*Stated task:* Please write out all of the entries below word for word, in the same order.

*Data records:*
>> BEGIN

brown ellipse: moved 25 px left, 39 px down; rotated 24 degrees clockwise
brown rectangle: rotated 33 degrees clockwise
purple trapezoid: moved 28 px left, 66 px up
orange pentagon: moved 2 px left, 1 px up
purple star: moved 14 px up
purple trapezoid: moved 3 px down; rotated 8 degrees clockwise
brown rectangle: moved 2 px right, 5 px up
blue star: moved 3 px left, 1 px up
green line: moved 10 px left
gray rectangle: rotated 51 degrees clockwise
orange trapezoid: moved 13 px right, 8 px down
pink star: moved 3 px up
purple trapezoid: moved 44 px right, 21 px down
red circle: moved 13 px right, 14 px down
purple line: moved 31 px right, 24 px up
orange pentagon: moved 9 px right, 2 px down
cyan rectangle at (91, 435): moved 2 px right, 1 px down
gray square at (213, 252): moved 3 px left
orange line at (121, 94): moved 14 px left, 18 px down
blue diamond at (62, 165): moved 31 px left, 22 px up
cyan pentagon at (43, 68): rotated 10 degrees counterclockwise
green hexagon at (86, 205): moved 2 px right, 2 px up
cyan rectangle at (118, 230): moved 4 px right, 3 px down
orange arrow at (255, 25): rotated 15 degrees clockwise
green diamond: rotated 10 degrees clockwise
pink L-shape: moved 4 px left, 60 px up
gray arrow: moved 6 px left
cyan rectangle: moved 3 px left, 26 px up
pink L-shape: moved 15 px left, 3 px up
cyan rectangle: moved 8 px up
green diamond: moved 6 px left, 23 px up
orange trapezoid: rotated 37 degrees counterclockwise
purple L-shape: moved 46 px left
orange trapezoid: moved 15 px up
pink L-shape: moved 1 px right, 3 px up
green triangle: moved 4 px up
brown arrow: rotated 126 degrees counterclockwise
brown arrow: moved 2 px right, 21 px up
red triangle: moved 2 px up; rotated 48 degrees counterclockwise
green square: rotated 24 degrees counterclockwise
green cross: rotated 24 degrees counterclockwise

>> END

*Correct result:*
brown ellipse: moved 25 px left, 39 px down; rotated 24 degrees clockwise
brown rectangle: rotated 33 degrees clockwise
purple trapezoid: moved 28 px left, 66 px up
orange pentagon: moved 2 px left, 1 px up
purple star: moved 14 px up
purple trapezoid: moved 3 px down; rotated 8 degrees clockwise
brown rectangle: moved 2 px right, 5 px up
blue star: moved 3 px left, 1 px up
green line: moved 10 px left
gray rectangle: rotated 51 degrees clockwise
orange trapezoid: moved 13 px right, 8 px down
pink star: moved 3 px up
purple trapezoid: moved 44 px right, 21 px down
red circle: moved 13 px right, 14 px down
purple line: moved 31 px right, 24 px up
orange pentagon: moved 9 px right, 2 px down
cyan rectangle at (91, 435): moved 2 px right, 1 px down
gray square at (213, 252): moved 3 px left
orange line at (121, 94): moved 14 px left, 18 px down
blue diamond at (62, 165): moved 31 px left, 22 px up
cyan pentagon at (43, 68): rotated 10 degrees counterclockwise
green hexagon at (86, 205): moved 2 px right, 2 px up
cyan rectangle at (118, 230): moved 4 px right, 3 px down
orange arrow at (255, 25): rotated 15 degrees clockwise
green diamond: rotated 10 degrees clockwise
pink L-shape: moved 4 px left, 60 px up
gray arrow: moved 6 px left
cyan rectangle: moved 3 px left, 26 px up
pink L-shape: moved 15 px left, 3 px up
cyan rectangle: moved 8 px up
green diamond: moved 6 px left, 23 px up
orange trapezoid: rotated 37 degrees counterclockwise
purple L-shape: moved 46 px left
orange trapezoid: moved 15 px up
pink L-shape: moved 1 px right, 3 px up
green triangle: moved 4 px up
brown arrow: rotated 126 degrees counterclockwise
brown arrow: moved 2 px right, 21 px up
red triangle: moved 2 px up; rotated 48 degrees counterclockwise
green square: rotated 24 degrees counterclockwise
green cross: rotated 24 degrees counterclockwise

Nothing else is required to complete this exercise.